__Data to process__.
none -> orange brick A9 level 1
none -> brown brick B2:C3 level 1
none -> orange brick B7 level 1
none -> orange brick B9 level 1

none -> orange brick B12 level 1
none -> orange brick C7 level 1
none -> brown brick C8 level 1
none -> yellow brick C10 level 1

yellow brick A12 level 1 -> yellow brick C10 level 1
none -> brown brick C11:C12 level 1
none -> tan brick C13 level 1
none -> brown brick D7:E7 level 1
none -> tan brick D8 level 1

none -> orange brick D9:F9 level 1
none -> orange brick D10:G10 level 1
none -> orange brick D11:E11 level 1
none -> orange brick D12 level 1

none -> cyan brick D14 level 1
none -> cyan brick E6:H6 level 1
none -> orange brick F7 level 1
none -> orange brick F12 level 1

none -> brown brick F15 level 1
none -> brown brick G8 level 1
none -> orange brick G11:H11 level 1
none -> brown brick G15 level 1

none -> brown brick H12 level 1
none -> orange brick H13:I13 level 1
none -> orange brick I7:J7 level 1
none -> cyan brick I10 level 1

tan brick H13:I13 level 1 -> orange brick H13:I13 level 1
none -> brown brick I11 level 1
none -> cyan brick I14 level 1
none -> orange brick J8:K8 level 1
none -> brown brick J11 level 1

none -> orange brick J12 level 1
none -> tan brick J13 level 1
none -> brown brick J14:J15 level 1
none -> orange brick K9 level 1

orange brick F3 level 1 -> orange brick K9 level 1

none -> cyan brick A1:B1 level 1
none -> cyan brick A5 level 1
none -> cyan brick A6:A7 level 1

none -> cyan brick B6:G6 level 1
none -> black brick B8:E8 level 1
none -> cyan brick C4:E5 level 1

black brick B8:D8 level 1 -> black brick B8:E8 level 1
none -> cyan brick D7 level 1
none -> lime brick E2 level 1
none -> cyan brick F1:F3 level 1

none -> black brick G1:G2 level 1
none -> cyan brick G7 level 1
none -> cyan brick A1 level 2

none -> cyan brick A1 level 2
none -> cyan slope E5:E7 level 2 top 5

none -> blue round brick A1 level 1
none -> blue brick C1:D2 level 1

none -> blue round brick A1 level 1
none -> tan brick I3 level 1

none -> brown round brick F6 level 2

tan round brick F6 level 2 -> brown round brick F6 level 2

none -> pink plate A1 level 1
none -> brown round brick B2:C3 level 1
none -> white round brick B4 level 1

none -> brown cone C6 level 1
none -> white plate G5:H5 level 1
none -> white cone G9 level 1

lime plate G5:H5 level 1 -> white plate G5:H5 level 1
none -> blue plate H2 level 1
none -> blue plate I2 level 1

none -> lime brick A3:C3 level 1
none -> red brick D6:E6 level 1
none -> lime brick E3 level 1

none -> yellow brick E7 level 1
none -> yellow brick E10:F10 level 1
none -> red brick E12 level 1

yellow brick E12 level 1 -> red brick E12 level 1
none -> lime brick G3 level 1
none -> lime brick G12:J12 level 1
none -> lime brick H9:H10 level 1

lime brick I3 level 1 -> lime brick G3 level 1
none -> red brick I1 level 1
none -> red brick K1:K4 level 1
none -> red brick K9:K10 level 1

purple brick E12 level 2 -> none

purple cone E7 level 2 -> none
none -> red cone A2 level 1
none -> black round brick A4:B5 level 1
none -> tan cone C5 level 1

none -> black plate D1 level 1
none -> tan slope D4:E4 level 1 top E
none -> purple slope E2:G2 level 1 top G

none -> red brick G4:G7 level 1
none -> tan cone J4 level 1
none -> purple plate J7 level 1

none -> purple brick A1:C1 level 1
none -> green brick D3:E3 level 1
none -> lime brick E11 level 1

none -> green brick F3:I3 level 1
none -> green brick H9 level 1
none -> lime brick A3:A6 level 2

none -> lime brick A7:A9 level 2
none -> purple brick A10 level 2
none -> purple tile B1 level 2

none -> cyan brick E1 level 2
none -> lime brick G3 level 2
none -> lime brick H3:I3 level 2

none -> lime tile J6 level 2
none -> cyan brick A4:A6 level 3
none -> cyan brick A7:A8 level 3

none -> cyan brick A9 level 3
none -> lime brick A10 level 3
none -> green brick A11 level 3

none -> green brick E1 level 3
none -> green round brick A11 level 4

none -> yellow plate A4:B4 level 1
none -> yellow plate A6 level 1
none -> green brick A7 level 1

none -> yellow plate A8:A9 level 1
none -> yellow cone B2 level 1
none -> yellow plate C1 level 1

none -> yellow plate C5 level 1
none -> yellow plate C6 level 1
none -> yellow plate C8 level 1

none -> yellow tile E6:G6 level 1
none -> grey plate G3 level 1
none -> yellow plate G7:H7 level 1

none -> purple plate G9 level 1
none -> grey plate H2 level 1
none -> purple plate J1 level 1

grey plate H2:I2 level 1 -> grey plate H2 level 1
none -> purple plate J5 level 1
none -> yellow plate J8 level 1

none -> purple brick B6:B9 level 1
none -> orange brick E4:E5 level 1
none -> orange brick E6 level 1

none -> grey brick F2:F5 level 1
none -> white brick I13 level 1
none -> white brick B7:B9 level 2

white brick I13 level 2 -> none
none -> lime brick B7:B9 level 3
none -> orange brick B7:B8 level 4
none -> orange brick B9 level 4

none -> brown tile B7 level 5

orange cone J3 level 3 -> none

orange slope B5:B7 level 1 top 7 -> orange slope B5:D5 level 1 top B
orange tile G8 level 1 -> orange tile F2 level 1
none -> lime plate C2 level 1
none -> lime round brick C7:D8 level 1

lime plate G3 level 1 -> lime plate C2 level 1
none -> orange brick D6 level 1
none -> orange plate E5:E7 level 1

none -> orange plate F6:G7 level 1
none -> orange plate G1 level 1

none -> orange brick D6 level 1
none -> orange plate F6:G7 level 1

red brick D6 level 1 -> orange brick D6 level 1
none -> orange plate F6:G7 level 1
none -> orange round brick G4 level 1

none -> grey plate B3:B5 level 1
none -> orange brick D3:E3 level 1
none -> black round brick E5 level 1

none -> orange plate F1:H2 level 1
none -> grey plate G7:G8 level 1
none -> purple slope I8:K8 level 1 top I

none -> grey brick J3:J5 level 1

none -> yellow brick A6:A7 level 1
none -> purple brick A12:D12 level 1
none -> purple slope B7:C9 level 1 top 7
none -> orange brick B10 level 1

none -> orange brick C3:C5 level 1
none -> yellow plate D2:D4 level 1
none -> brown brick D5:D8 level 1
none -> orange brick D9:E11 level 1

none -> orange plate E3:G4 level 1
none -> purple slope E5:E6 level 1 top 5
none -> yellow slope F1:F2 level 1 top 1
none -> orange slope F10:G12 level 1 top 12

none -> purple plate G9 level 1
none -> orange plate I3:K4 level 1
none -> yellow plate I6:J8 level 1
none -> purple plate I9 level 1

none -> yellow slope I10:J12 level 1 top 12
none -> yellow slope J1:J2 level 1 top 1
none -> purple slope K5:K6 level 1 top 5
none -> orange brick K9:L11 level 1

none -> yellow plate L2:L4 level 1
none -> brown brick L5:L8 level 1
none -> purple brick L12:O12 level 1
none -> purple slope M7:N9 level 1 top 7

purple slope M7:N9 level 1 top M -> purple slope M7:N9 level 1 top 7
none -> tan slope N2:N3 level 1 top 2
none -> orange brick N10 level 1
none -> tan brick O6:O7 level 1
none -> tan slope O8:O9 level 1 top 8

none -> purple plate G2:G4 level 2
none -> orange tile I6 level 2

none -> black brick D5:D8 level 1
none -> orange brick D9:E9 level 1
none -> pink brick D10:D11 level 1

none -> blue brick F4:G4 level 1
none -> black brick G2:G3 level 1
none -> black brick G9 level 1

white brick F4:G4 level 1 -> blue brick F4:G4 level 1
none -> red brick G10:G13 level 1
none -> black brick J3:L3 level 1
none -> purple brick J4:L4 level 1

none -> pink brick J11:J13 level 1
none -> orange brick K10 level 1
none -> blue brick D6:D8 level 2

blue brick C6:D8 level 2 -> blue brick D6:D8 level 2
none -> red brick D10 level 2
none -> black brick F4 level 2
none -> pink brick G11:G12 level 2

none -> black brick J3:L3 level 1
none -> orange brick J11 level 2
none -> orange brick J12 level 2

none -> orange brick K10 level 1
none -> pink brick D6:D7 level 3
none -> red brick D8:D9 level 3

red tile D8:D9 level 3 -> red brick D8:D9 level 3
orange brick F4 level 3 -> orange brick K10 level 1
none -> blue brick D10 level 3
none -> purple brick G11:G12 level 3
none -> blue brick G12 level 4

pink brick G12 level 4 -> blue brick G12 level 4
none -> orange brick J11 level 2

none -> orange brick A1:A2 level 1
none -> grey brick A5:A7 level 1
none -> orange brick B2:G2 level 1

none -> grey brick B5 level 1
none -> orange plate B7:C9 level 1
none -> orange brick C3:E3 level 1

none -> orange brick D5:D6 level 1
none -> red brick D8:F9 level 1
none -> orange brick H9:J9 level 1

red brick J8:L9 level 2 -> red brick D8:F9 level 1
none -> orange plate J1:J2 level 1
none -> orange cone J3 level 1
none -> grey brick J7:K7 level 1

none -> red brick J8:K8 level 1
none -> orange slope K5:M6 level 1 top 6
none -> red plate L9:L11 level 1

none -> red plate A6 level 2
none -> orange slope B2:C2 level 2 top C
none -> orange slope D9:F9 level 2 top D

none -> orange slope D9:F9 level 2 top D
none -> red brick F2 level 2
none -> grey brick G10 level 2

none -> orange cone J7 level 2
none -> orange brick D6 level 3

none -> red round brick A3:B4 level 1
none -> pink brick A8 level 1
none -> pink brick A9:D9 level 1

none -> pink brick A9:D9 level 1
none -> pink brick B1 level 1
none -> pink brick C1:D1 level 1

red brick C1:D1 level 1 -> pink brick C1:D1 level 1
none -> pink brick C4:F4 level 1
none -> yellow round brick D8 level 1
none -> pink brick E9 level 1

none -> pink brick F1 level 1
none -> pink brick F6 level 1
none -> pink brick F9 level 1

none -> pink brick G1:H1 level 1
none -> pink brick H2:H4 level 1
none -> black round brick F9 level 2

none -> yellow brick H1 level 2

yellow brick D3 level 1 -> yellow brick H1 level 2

__Problem statement__.
Each line of the material that contains the string "white" has to be copied out.

__Solution for this problem__.
none -> white round brick B4 level 1
none -> white plate G5:H5 level 1
none -> white cone G9 level 1
lime plate G5:H5 level 1 -> white plate G5:H5 level 1
none -> white brick I13 level 1
none -> white brick B7:B9 level 2
white brick I13 level 2 -> none
white brick F4:G4 level 1 -> blue brick F4:G4 level 1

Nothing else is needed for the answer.